Count the lines below that contain the word "bottle", and reply with that number alone.
□ □ □ □
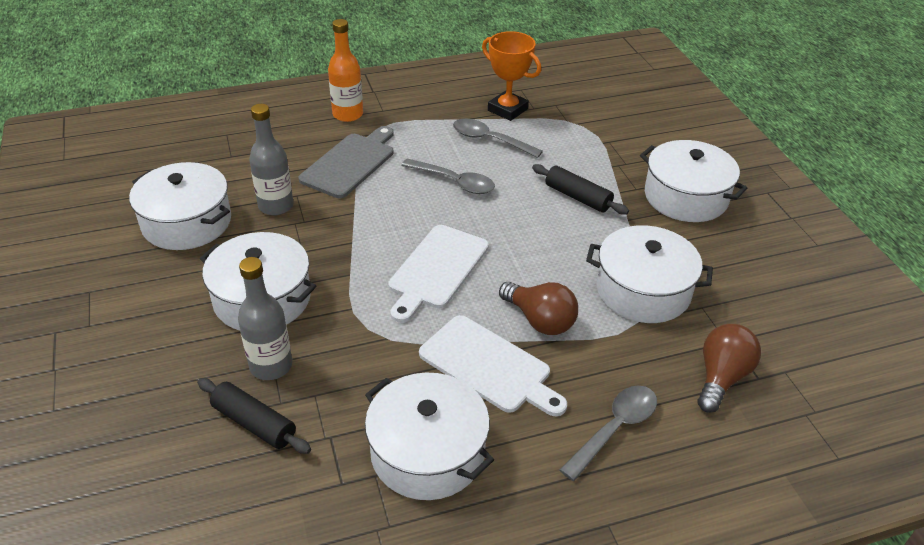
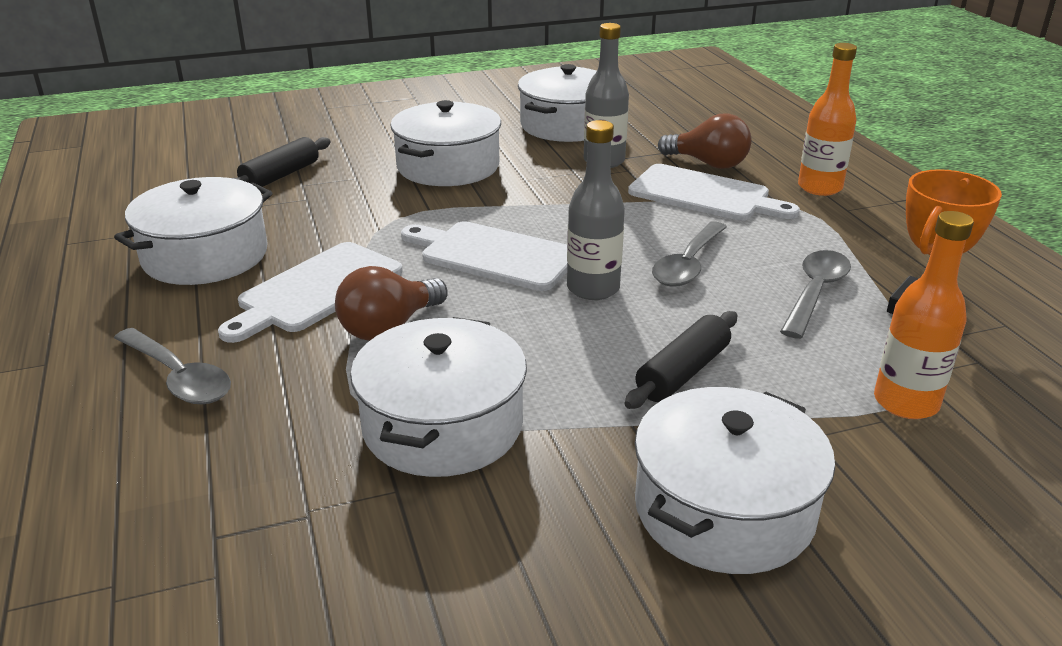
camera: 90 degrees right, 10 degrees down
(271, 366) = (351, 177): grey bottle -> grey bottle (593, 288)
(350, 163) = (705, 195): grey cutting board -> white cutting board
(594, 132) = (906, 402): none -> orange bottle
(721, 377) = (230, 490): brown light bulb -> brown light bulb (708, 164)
□ □ □ □
◆ WRITTEN RESPONSE
2